RECORDS SUPPLIED:
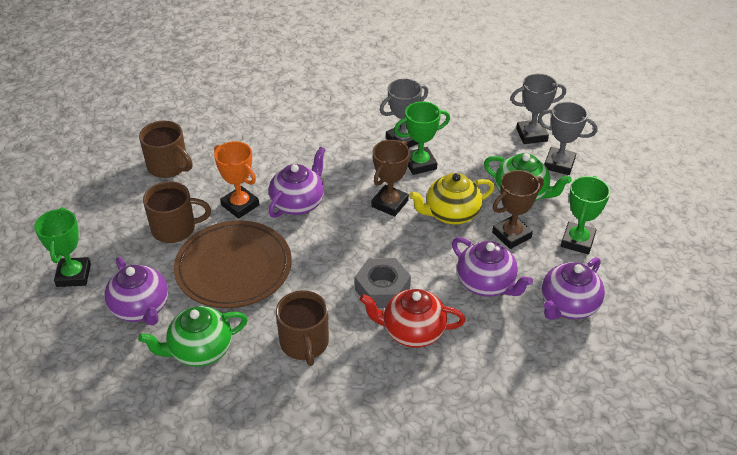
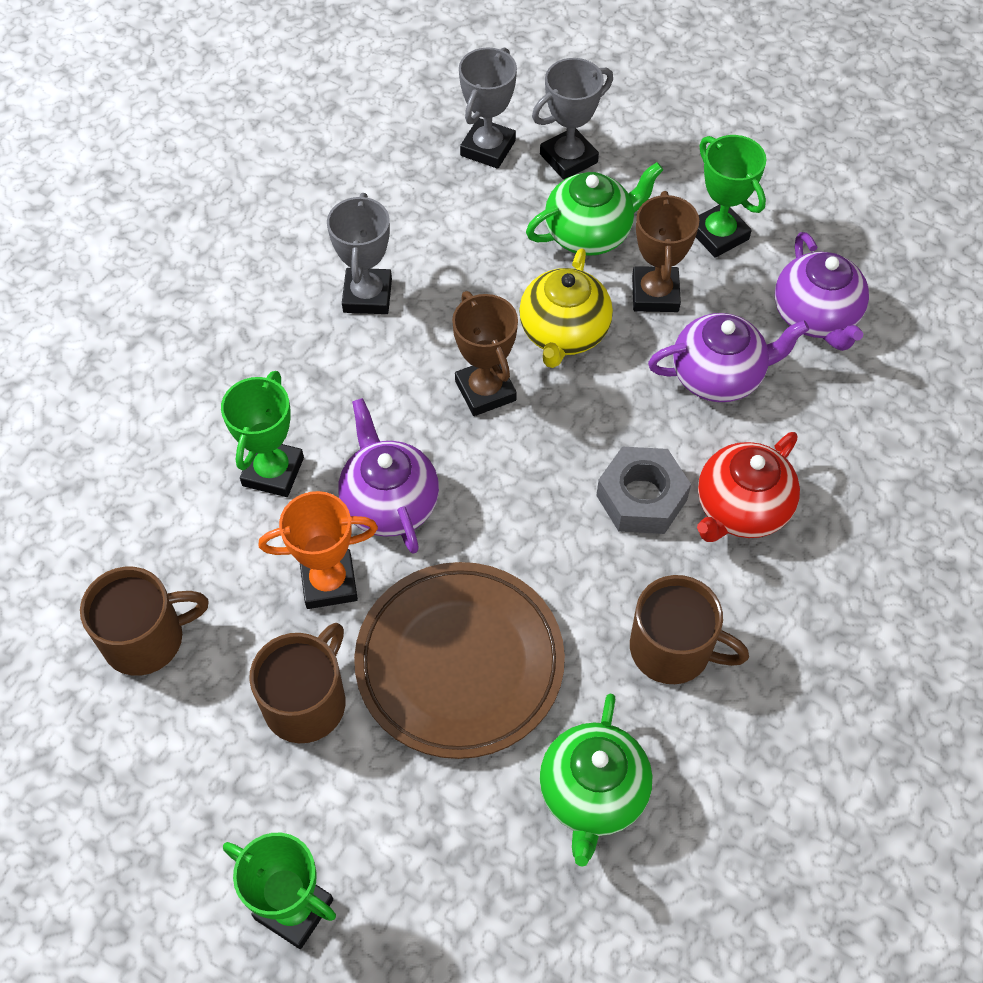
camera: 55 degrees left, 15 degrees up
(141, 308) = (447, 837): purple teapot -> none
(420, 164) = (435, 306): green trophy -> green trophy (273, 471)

...

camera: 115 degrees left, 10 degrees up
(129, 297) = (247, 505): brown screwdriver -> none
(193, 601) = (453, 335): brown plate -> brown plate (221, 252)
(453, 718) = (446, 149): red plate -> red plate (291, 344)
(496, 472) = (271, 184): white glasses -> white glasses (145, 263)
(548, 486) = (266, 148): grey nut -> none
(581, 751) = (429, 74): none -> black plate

TASK TO CARRY OUT: Which lines in the records above include the word "left"? Copy them out.

ANSWER SPACE:
camera: 55 degrees left, 15 degrees up
camera: 115 degrees left, 10 degrees up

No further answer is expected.